*Work request:* In the entries that follow, the lines from the line containing "PIXELS pin DIN: none -> D1" up to and including the line containing "TFT3 pin DC: D7 -> D9" must be copied exactly, with pictures omitted.

*Information provided:*
________________________________________
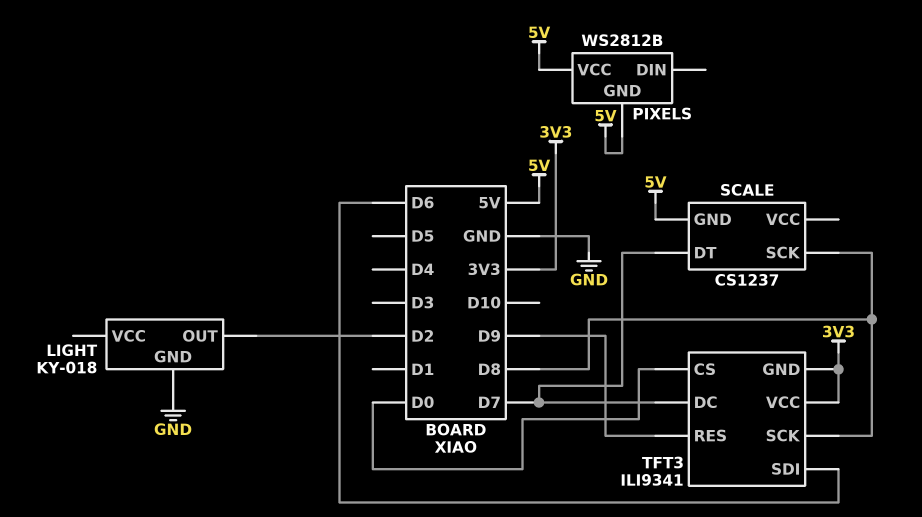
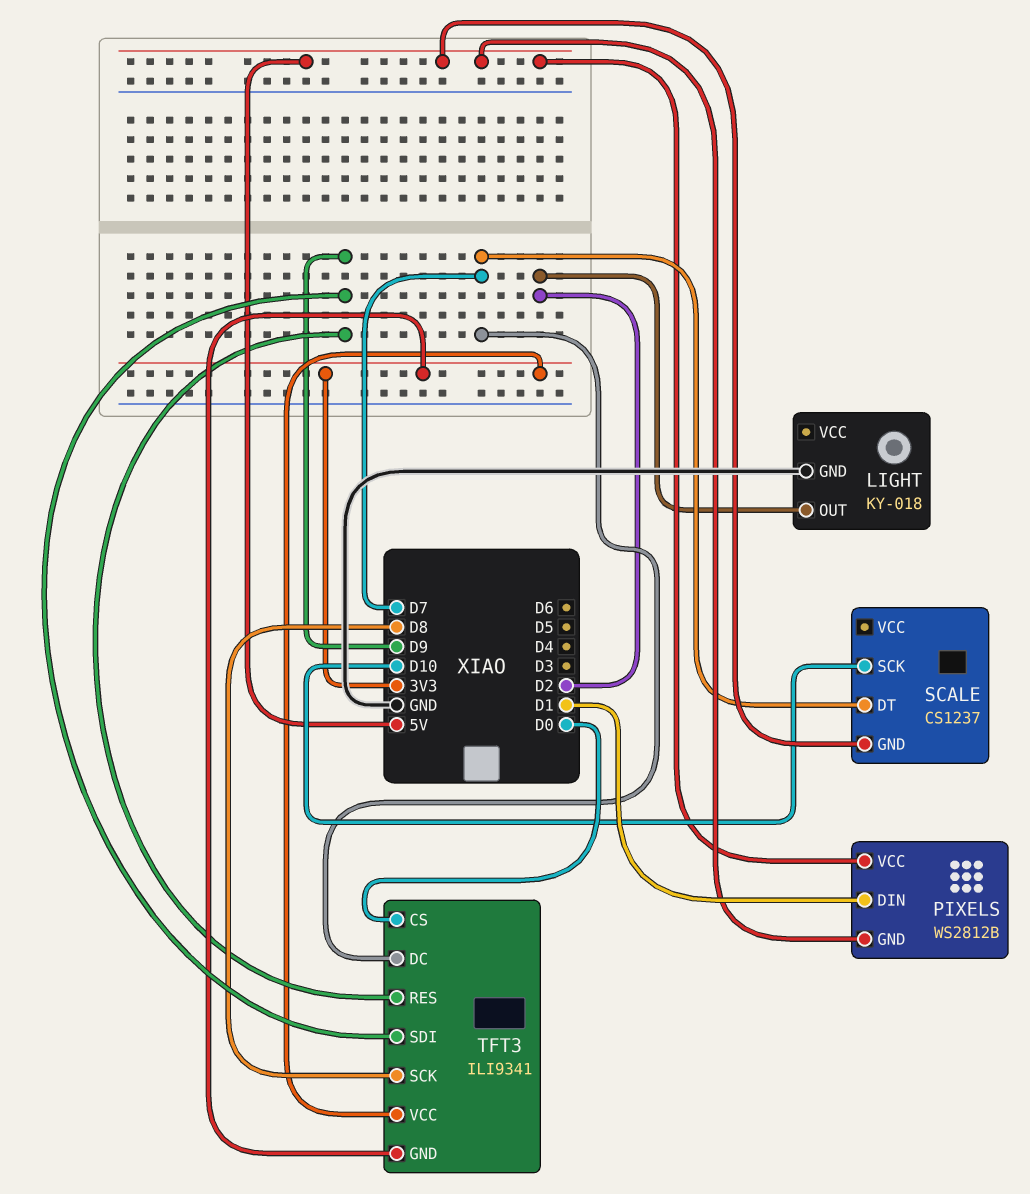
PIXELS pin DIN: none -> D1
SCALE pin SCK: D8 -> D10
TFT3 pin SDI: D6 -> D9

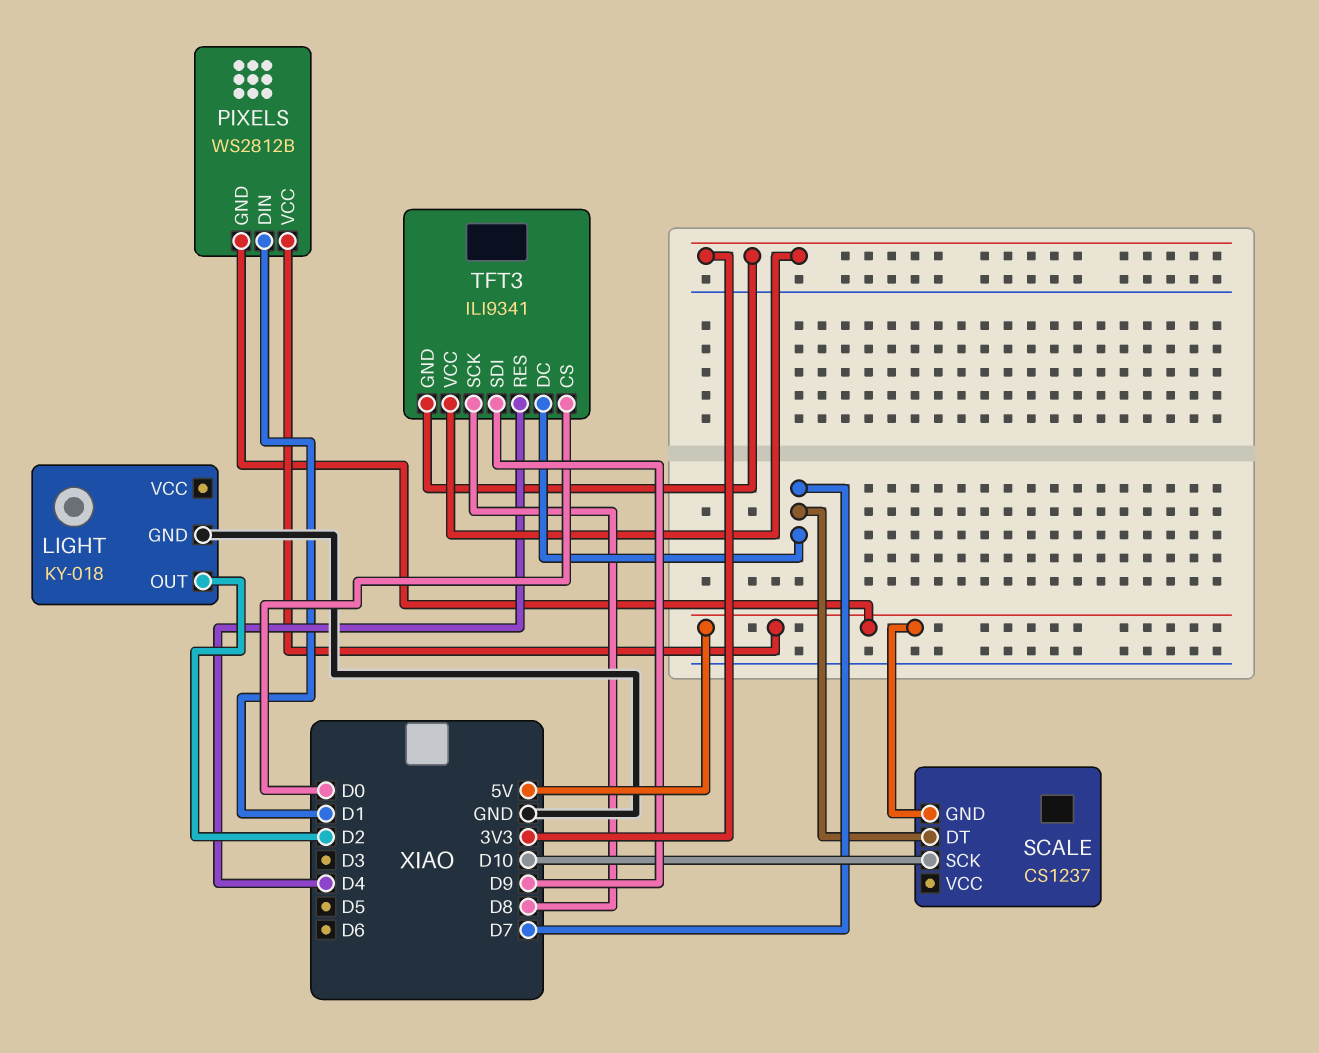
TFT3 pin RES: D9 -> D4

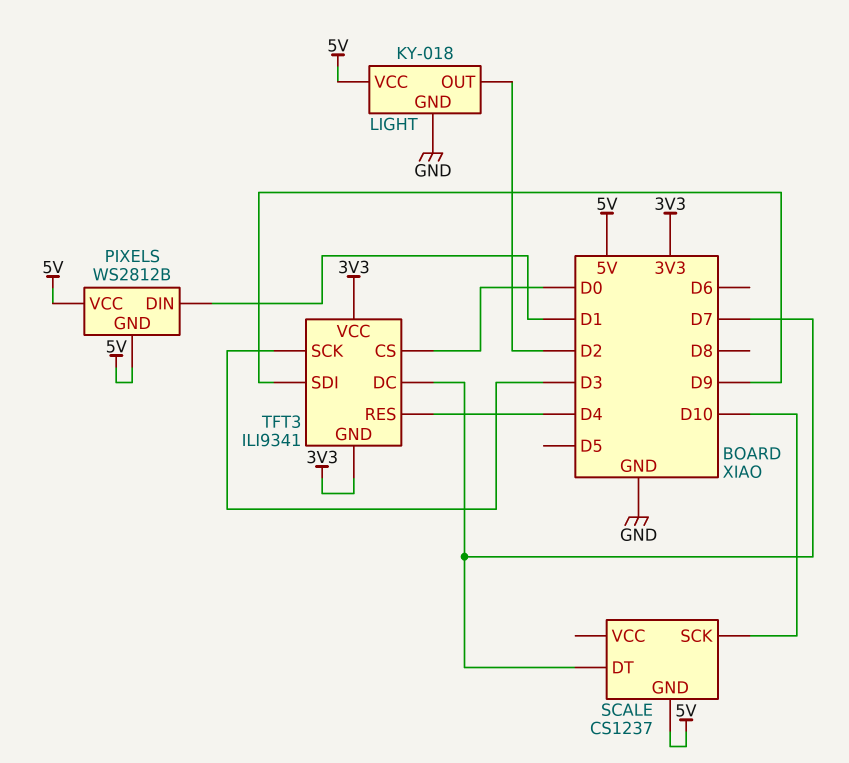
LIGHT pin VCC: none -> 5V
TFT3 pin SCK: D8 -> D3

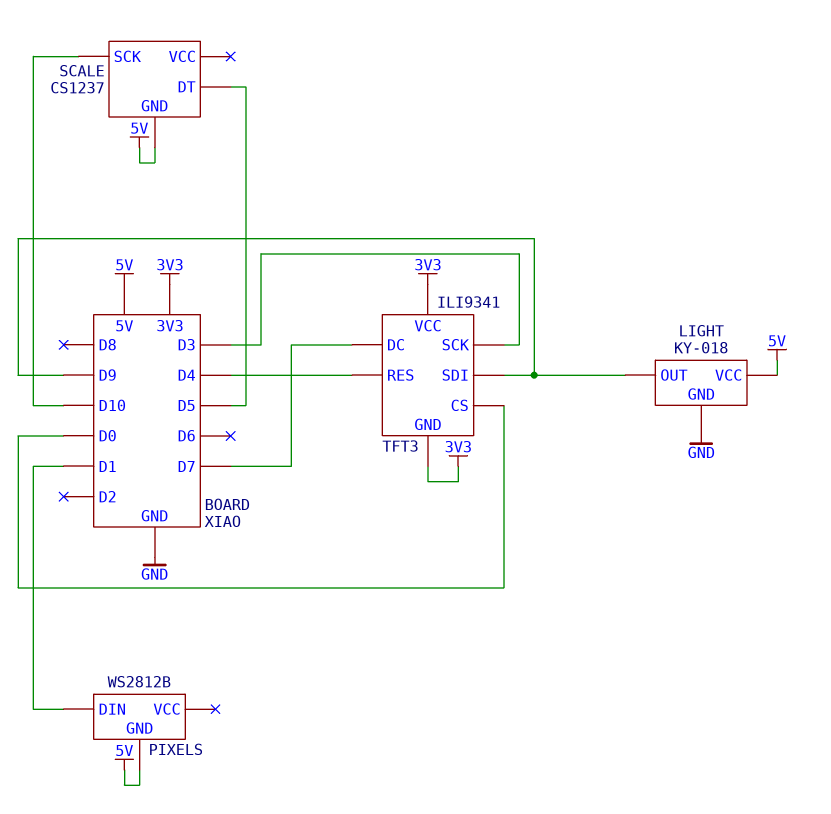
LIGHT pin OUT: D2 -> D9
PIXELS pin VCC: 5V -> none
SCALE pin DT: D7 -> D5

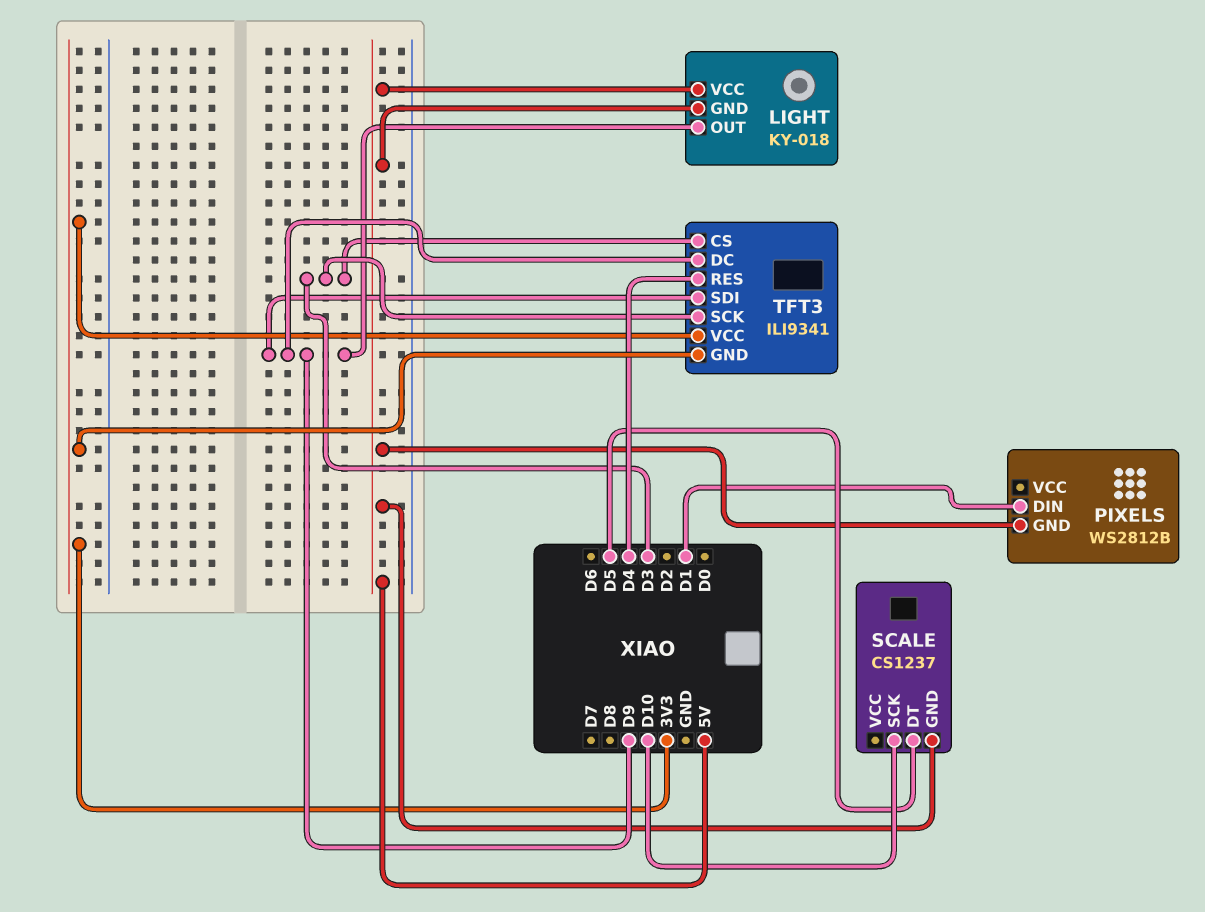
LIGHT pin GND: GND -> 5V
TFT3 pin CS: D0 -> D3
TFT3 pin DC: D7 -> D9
________________________________________
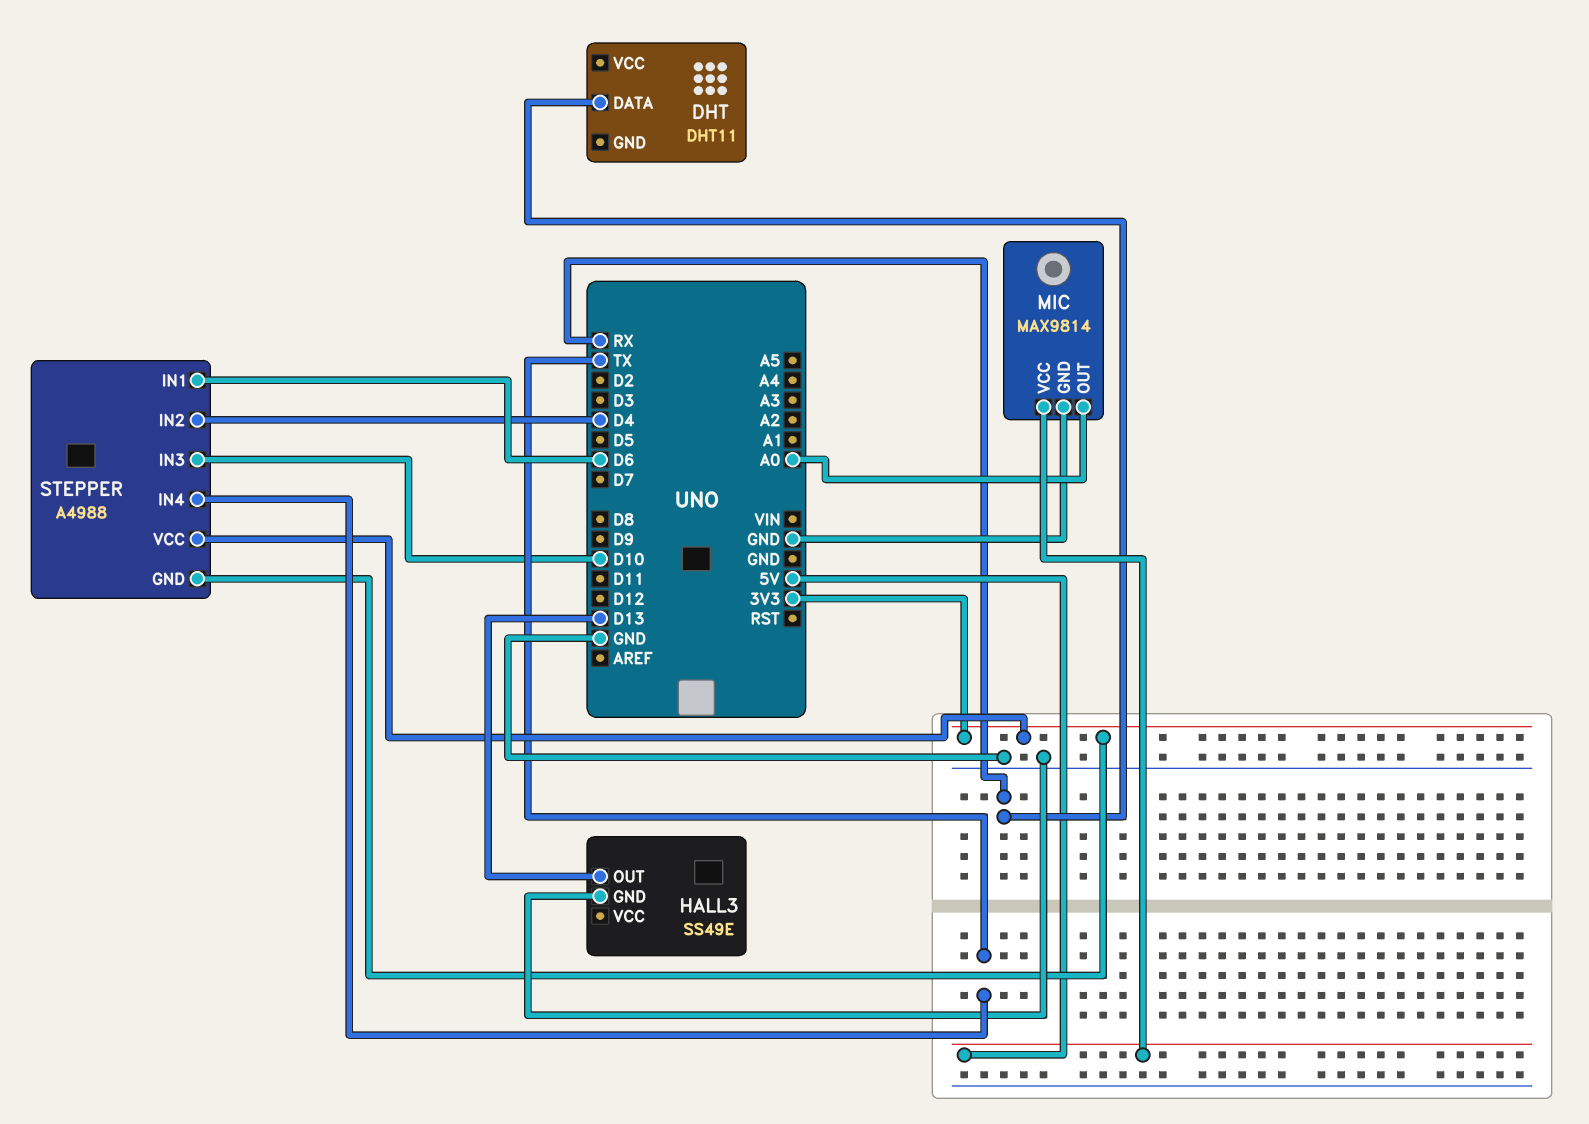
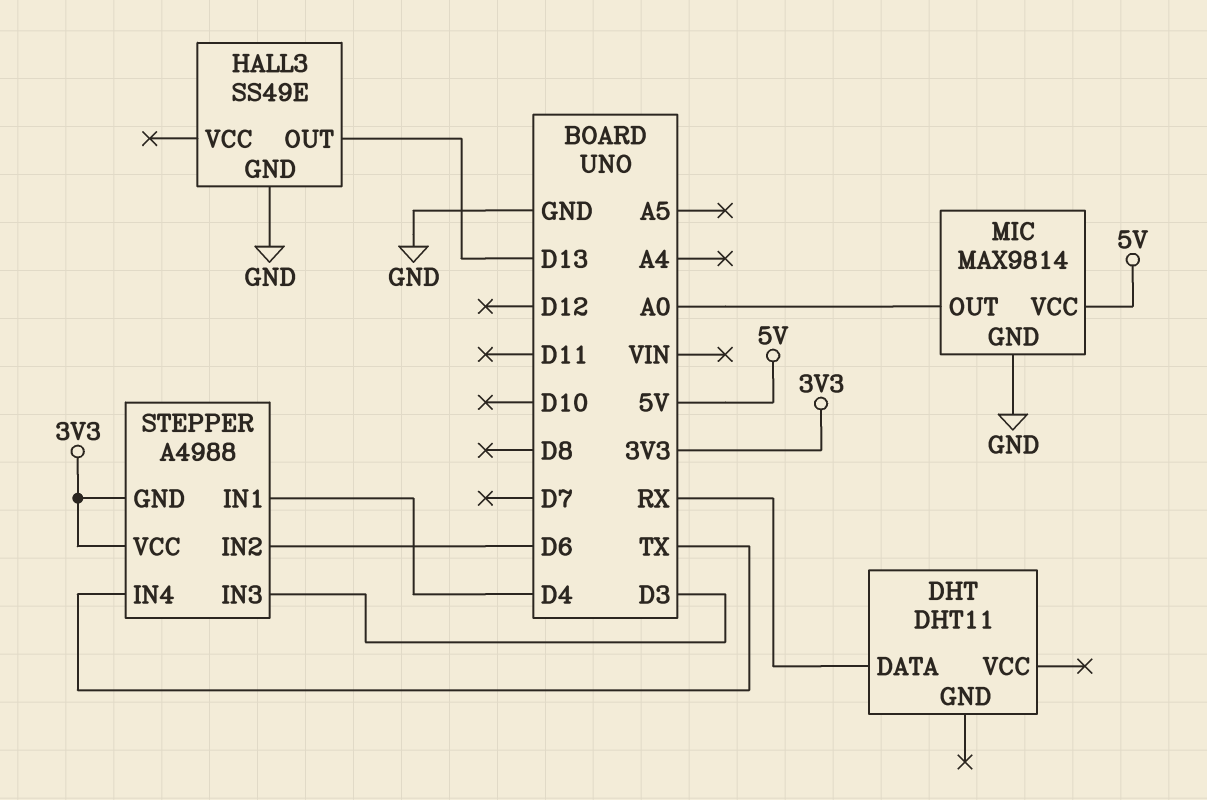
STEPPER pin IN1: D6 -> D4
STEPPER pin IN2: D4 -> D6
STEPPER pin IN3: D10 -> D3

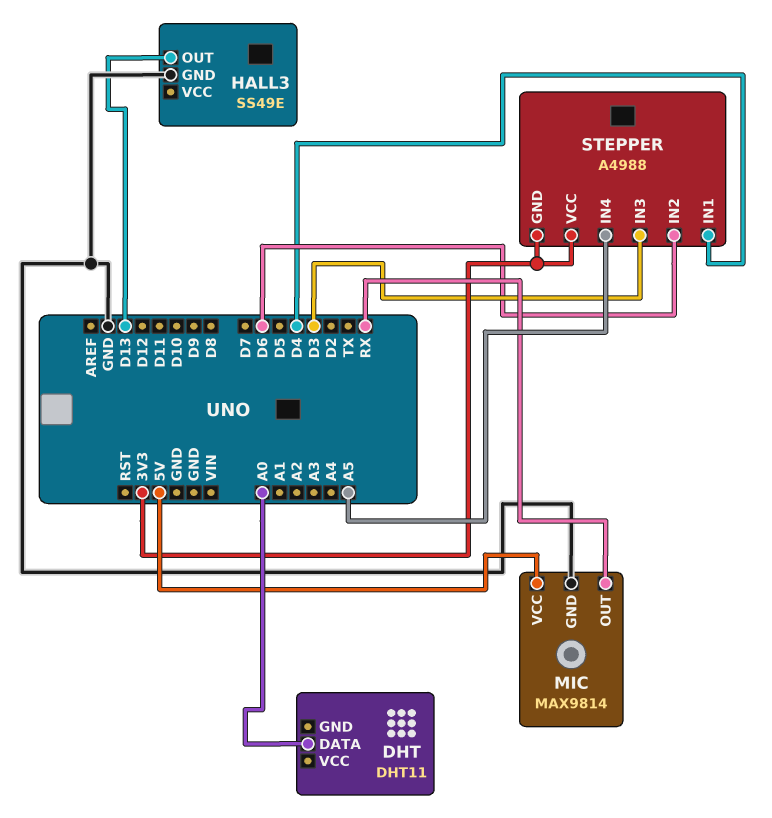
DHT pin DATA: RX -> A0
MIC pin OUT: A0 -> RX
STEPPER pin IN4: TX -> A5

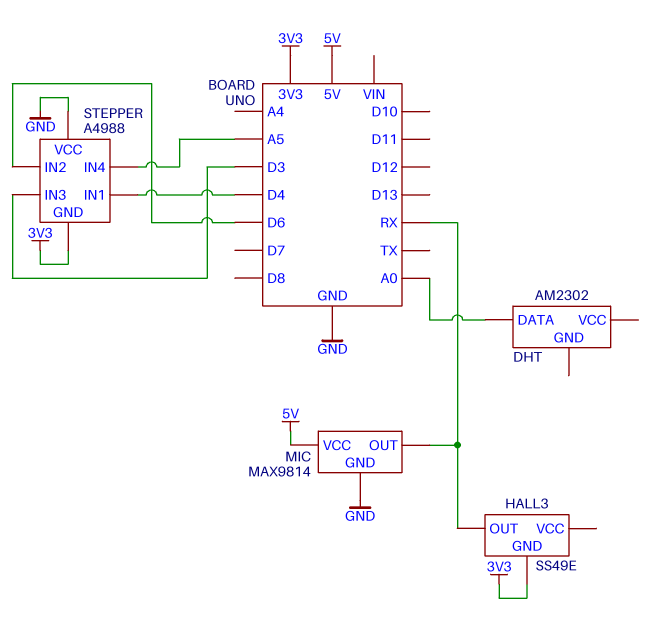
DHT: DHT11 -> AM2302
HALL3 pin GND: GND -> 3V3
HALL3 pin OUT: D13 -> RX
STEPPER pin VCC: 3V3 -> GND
________________________________________
*Exercise response:*
PIXELS pin DIN: none -> D1
SCALE pin SCK: D8 -> D10
TFT3 pin SDI: D6 -> D9

TFT3 pin RES: D9 -> D4

LIGHT pin VCC: none -> 5V
TFT3 pin SCK: D8 -> D3

LIGHT pin OUT: D2 -> D9
PIXELS pin VCC: 5V -> none
SCALE pin DT: D7 -> D5

LIGHT pin GND: GND -> 5V
TFT3 pin CS: D0 -> D3
TFT3 pin DC: D7 -> D9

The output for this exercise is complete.